- Directive:
Restate, exactly as written, the entries below from the line that holds "brown domino: none" through the line that holds "black traffic cone: [163,120,211,181]". Pictures are not part of the copy.

*** Opening of Information provided ***

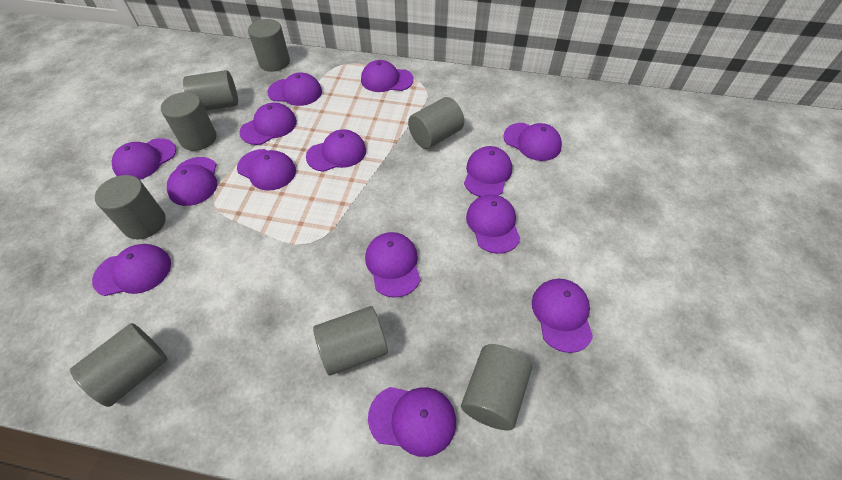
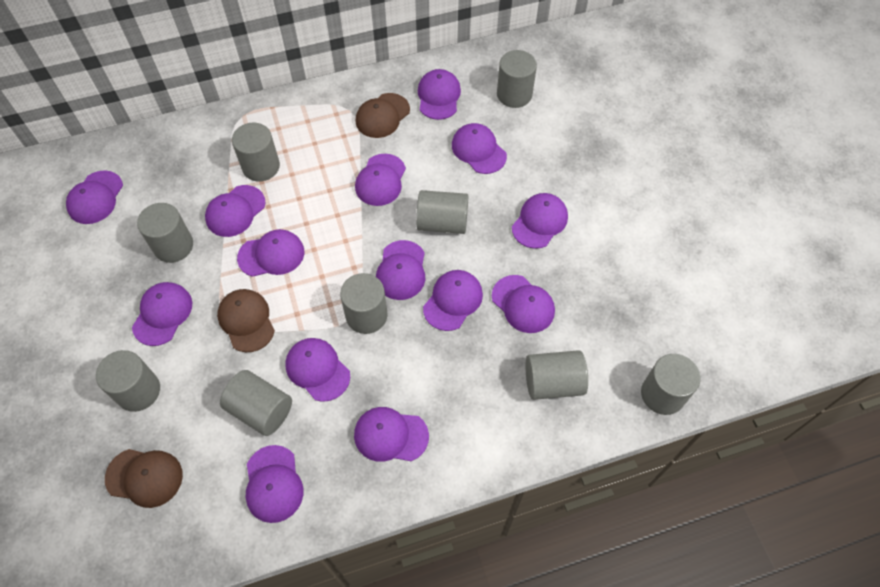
brown cap: none = 0 -> [105,449,183,508] [217,289,275,352] [355,93,410,138] = 3
grey cylinder: [70,323,167,407] [95,175,166,239] [161,92,217,151] [183,70,238,111] [248,19,290,72] [313,306,388,376] [408,97,464,149] [461,344,532,430] = 8 -> [96,350,160,412] [137,203,193,263] [220,370,292,436] [232,123,280,182] [340,273,388,334] [416,190,468,234] [497,50,537,108] [525,350,588,400] [641,354,701,415] = 9

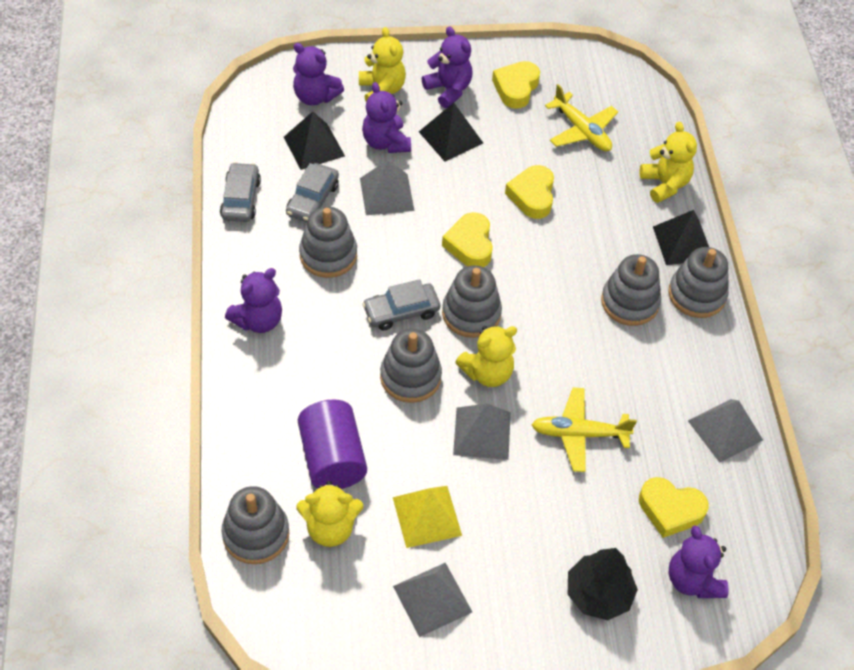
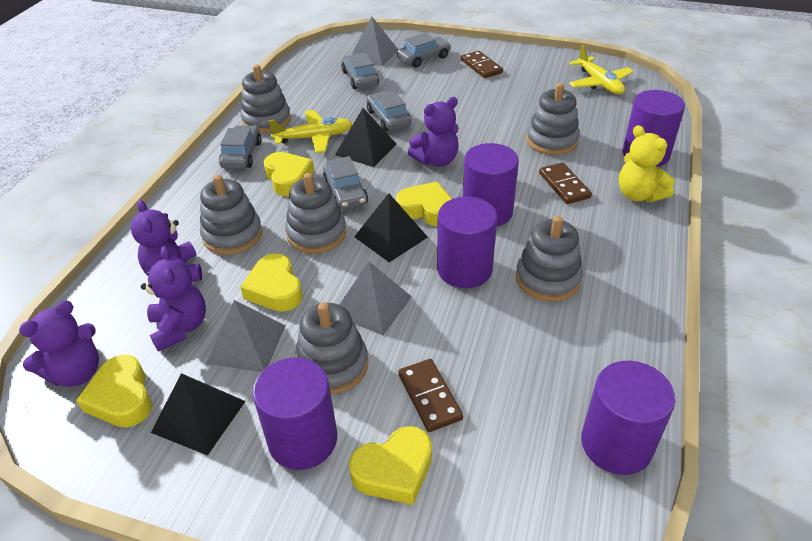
black tree: [568,548,638,620] = 1 -> none = 0
brown domino: none = 0 -> [398,359,463,432] [461,51,503,78] [539,162,592,204] = 3
grey car: [220,162,261,222] [286,163,339,222] [362,279,440,330] = 3 -> [219,125,261,169] [323,156,368,210] [341,53,379,89] [366,91,411,131] [397,33,451,68] = 5
grey pyramid: [360,160,414,215] [393,563,472,637] [453,403,511,460] [688,399,763,463] = 4 -> [206,300,285,372] [339,261,412,335] [351,17,398,66] = 3
purple cylinder: [298,399,367,489] = 1 -> [253,357,337,470] [437,196,497,288] [463,143,519,227] [581,361,675,475] [622,90,685,167] = 5
purple teddy bear: [225,268,282,333] [293,43,344,106] [362,82,411,153] [422,26,473,108] [669,525,729,598] = 5 -> [19,300,99,387] [131,200,202,282] [141,246,206,352] [408,97,459,167] = 4
yellow heart: [442,212,493,267] [492,61,540,109] [505,165,554,219] [639,477,709,538] = 4 -> [76,354,152,427] [240,253,303,312] [264,152,314,196] [349,426,432,505] [396,182,452,226] = 5
yellow pyramid: [393,486,462,548] = 1 -> none = 0
yellow teddy bear: [296,481,363,547] [359,27,406,102] [455,325,517,387] [640,122,697,203] = 4 -> [619,125,675,202] = 1

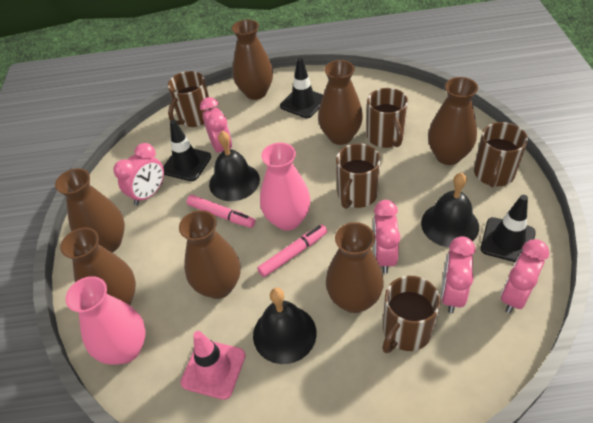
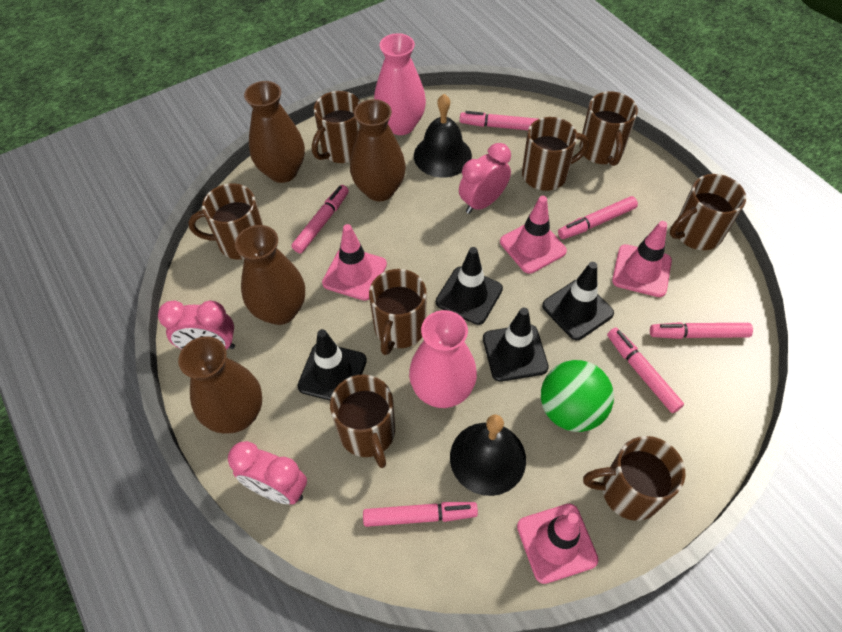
black bell: [209,131,260,201] [253,288,317,364] [421,173,479,247] = 3 -> [414,94,472,178] [450,415,526,496] = 2
black traffic cone: [163,120,211,181] [280,58,323,118] [481,195,536,262] = 3 -> [298,329,367,401] [436,247,503,325] [483,308,549,382] [542,262,614,340] = 4
brown mug: [168,71,212,127] [336,143,381,209] [367,88,408,148] [382,276,441,353] [474,122,528,187] = 5 -> [188,183,263,260] [312,91,361,163] [330,374,395,468] [369,269,427,355] [522,117,589,191] [579,91,638,166] [583,436,686,521] [670,174,746,250] = 8
brown vase: [55,168,125,252] [60,227,136,305] [179,210,240,299] [232,19,273,100] [318,60,363,145] [326,222,384,313] [428,77,478,165] = 7 -> [178,336,262,434] [235,225,305,325] [244,81,305,183] [350,99,406,201] = 4
green ball: none = 0 -> [541,360,614,432] = 1
pink clock: [113,143,164,205] [200,97,232,153] [373,200,400,274] [441,236,475,313] [501,239,549,313] = 5 -> [158,300,235,350] [228,441,307,504] [459,143,511,214] = 3
pink marker: [187,195,255,228] [257,225,327,277] = 2 -> [291,185,349,253] [363,502,478,527] [460,111,538,130] [558,196,638,239] [607,328,684,413] [650,322,753,339] = 6
pink traffic cone: [180,331,246,400] = 1 -> [322,224,387,301] [500,196,567,274] [517,504,599,584] [612,221,672,297] = 4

*** Close of Information provided ***

- Exercise solution:
brown domino: none = 0 -> [398,359,463,432] [461,51,503,78] [539,162,592,204] = 3
grey car: [220,162,261,222] [286,163,339,222] [362,279,440,330] = 3 -> [219,125,261,169] [323,156,368,210] [341,53,379,89] [366,91,411,131] [397,33,451,68] = 5
grey pyramid: [360,160,414,215] [393,563,472,637] [453,403,511,460] [688,399,763,463] = 4 -> [206,300,285,372] [339,261,412,335] [351,17,398,66] = 3
purple cylinder: [298,399,367,489] = 1 -> [253,357,337,470] [437,196,497,288] [463,143,519,227] [581,361,675,475] [622,90,685,167] = 5
purple teddy bear: [225,268,282,333] [293,43,344,106] [362,82,411,153] [422,26,473,108] [669,525,729,598] = 5 -> [19,300,99,387] [131,200,202,282] [141,246,206,352] [408,97,459,167] = 4
yellow heart: [442,212,493,267] [492,61,540,109] [505,165,554,219] [639,477,709,538] = 4 -> [76,354,152,427] [240,253,303,312] [264,152,314,196] [349,426,432,505] [396,182,452,226] = 5
yellow pyramid: [393,486,462,548] = 1 -> none = 0
yellow teddy bear: [296,481,363,547] [359,27,406,102] [455,325,517,387] [640,122,697,203] = 4 -> [619,125,675,202] = 1

black bell: [209,131,260,201] [253,288,317,364] [421,173,479,247] = 3 -> [414,94,472,178] [450,415,526,496] = 2
black traffic cone: [163,120,211,181] [280,58,323,118] [481,195,536,262] = 3 -> [298,329,367,401] [436,247,503,325] [483,308,549,382] [542,262,614,340] = 4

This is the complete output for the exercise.